> _Try it_: Please copy exactly the line that contains "R7: 16 (GND, ZOB) -> 100 (GND, ZOB)" and every line after it through the end of the records, leaving the pictures out.

> _Records for the exercise_:
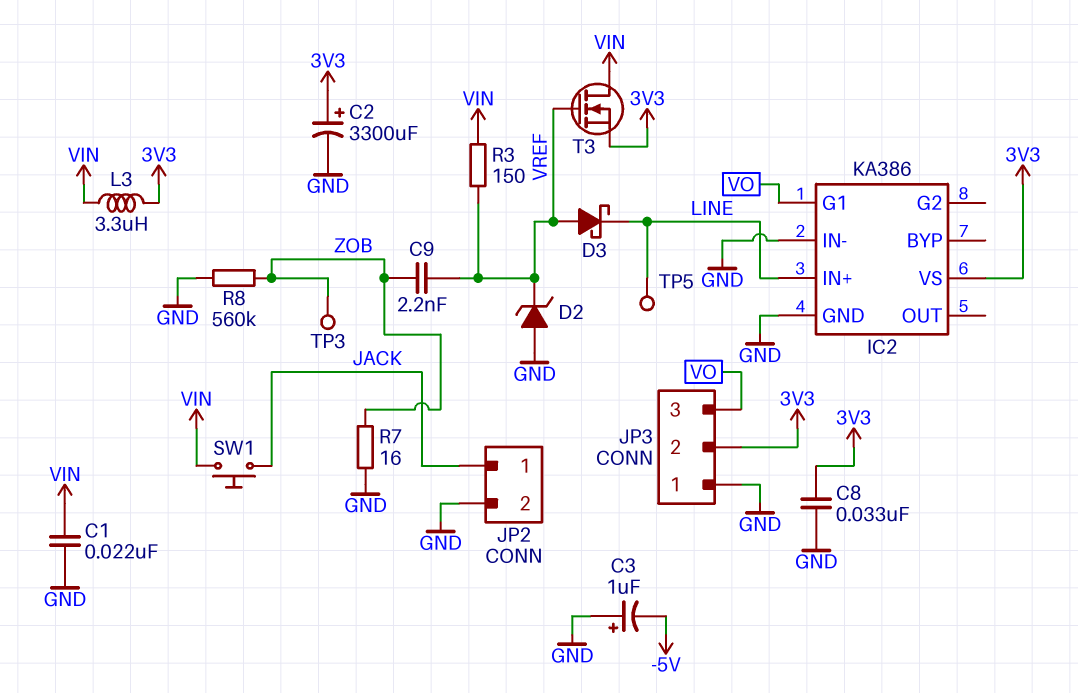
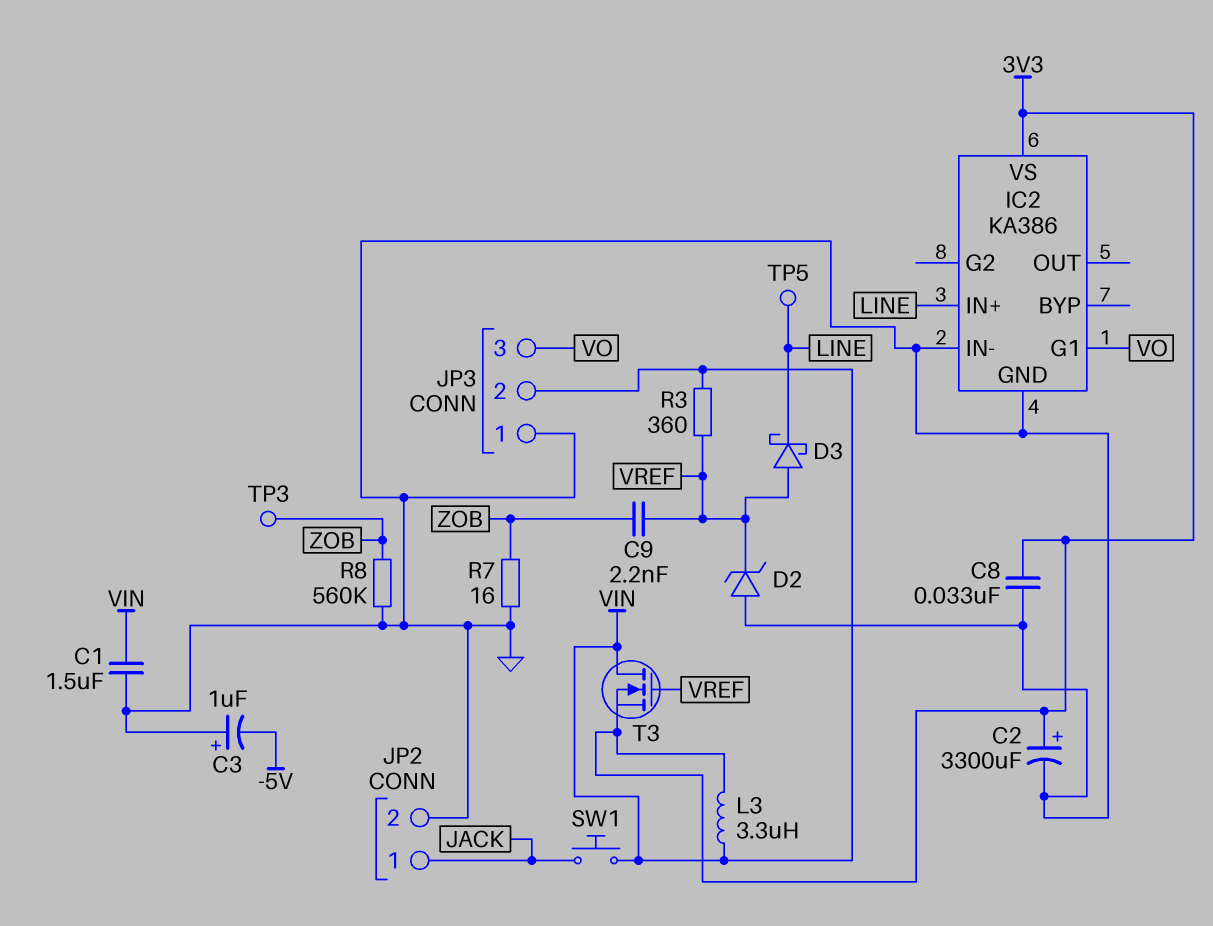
C1: 22nF (GND, VIN) -> 1.5uF (GND, VIN)
JP3 pin 2: 3V3 -> VIN
R3: 150 (VIN, VREF) -> 360 (VIN, VREF)

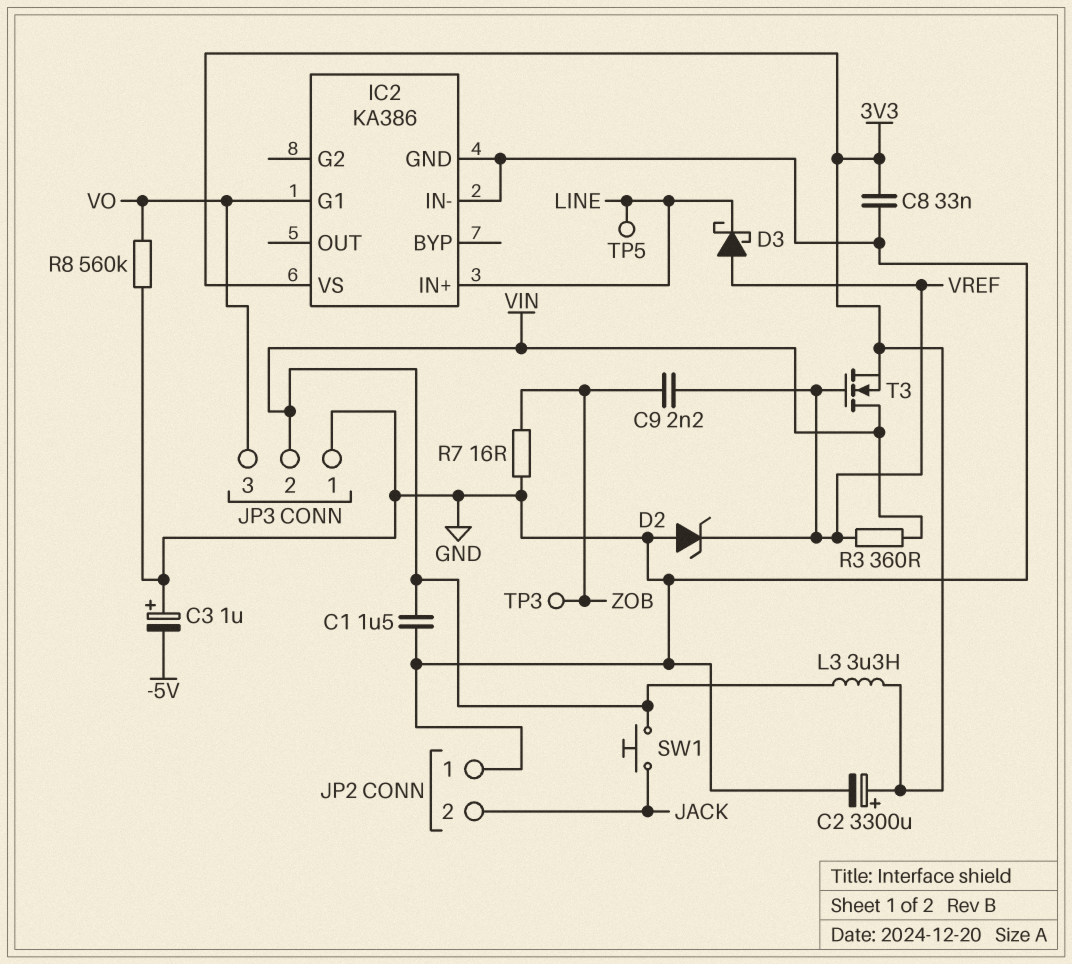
JP2 pin 1: JACK -> GND
JP2 pin 2: GND -> JACK
R8: 560k (GND, ZOB) -> 560k (GND, VO)

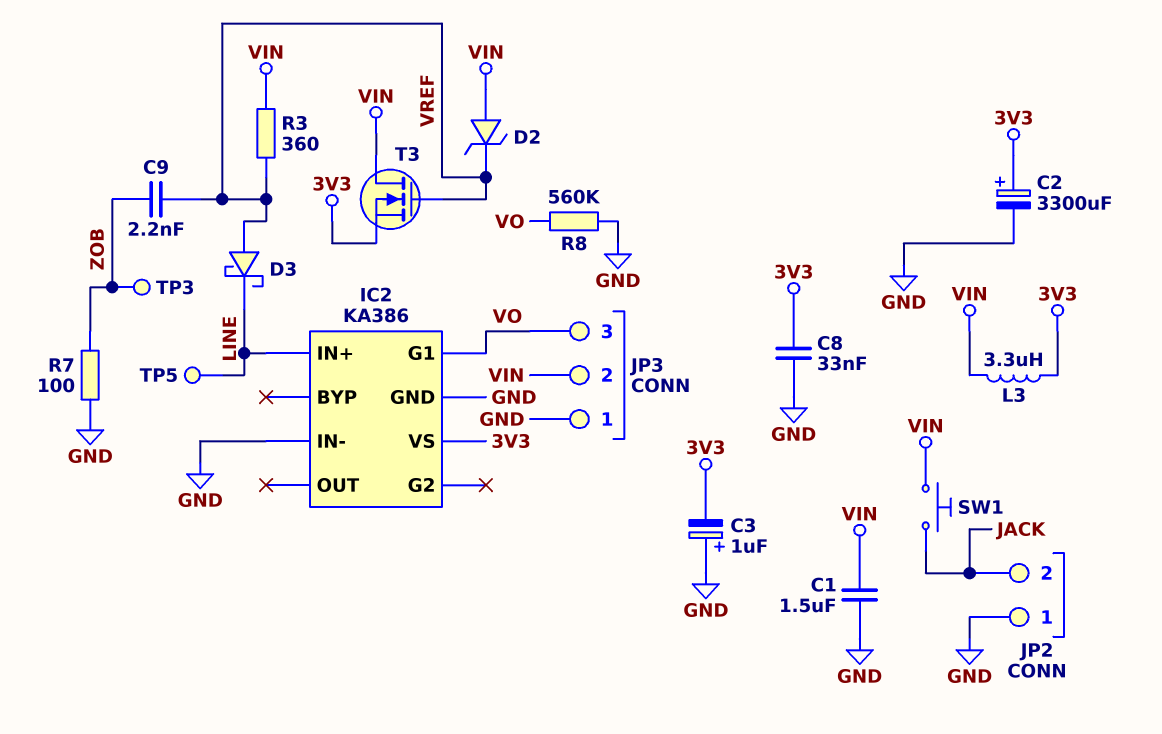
C3: 1uF (plus GND, minus -5V) -> 1uF (plus GND, minus 3V3)
D2: zener (A GND, K VREF) -> zener (A VIN, K VREF)
R7: 16 (GND, ZOB) -> 100 (GND, ZOB)

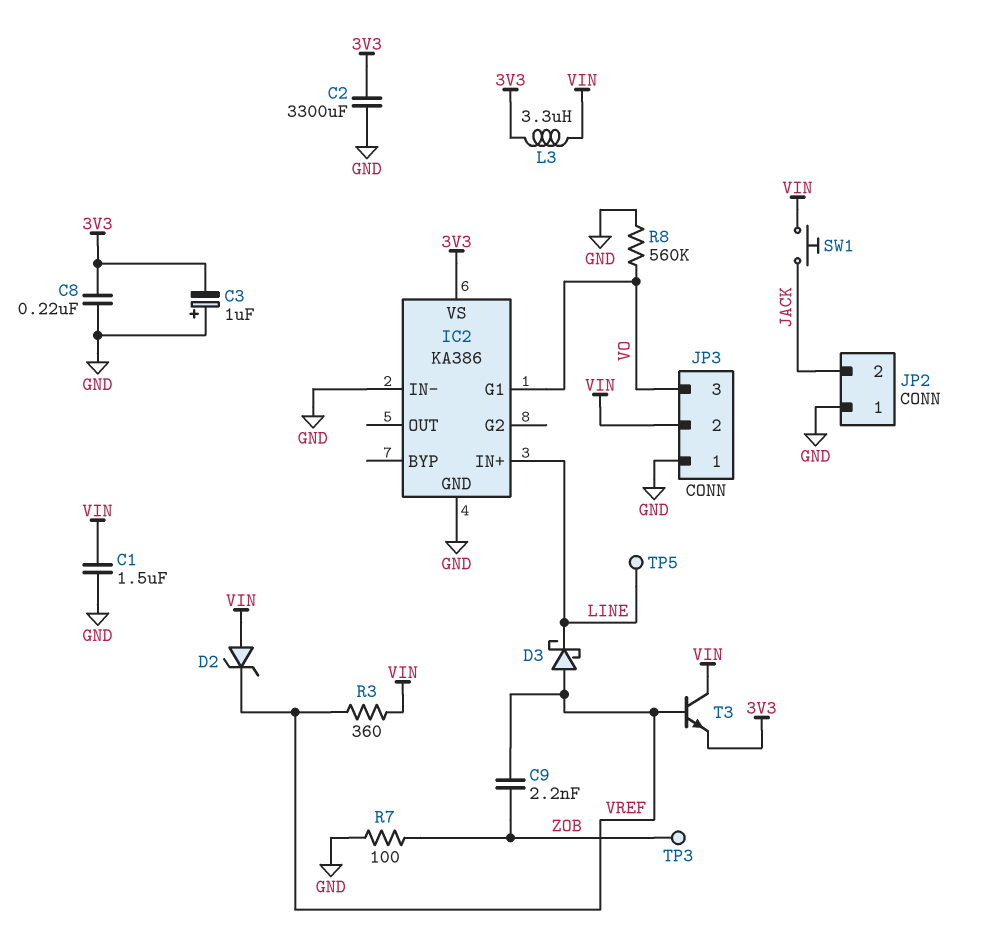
C2: 3300uF (plus 3V3, minus GND) -> 3300uF (3V3, GND)
C8: 33nF (3V3, GND) -> 220nF (3V3, GND)
T3: NMOS (G VREF, D VIN, S 3V3) -> NPN (B VREF, C VIN, E 3V3)

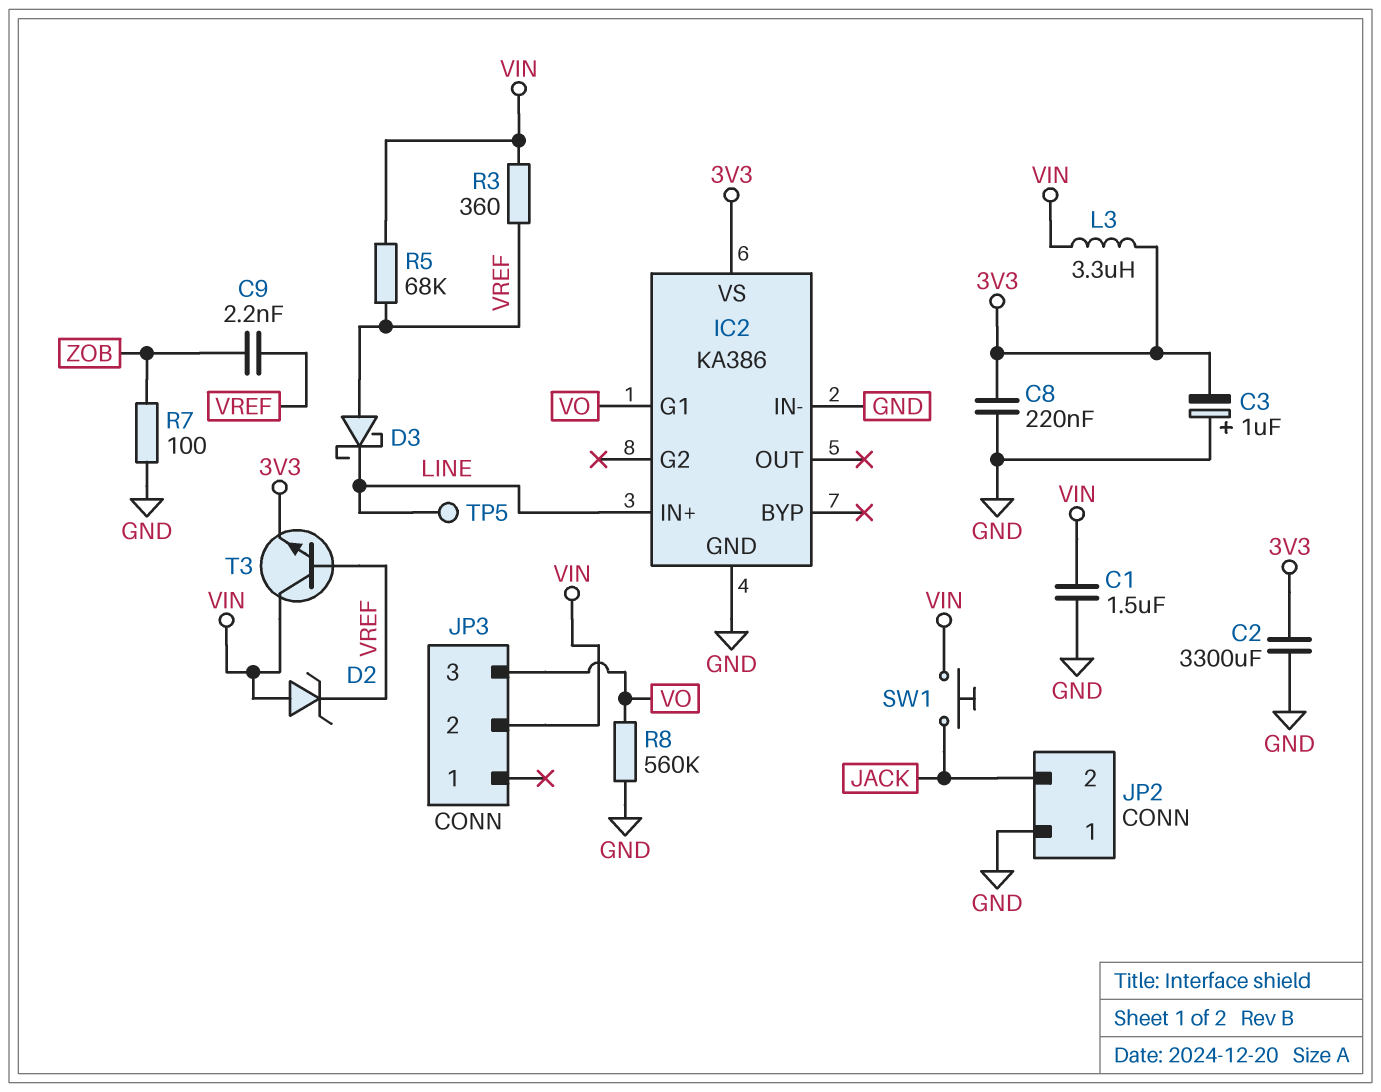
JP3 pin 1: GND -> none
R5: none -> 68k (VIN, VREF)
TP3: test point (ZOB) -> none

> _Solution below_:
R7: 16 (GND, ZOB) -> 100 (GND, ZOB)

C2: 3300uF (plus 3V3, minus GND) -> 3300uF (3V3, GND)
C8: 33nF (3V3, GND) -> 220nF (3V3, GND)
T3: NMOS (G VREF, D VIN, S 3V3) -> NPN (B VREF, C VIN, E 3V3)

JP3 pin 1: GND -> none
R5: none -> 68k (VIN, VREF)
TP3: test point (ZOB) -> none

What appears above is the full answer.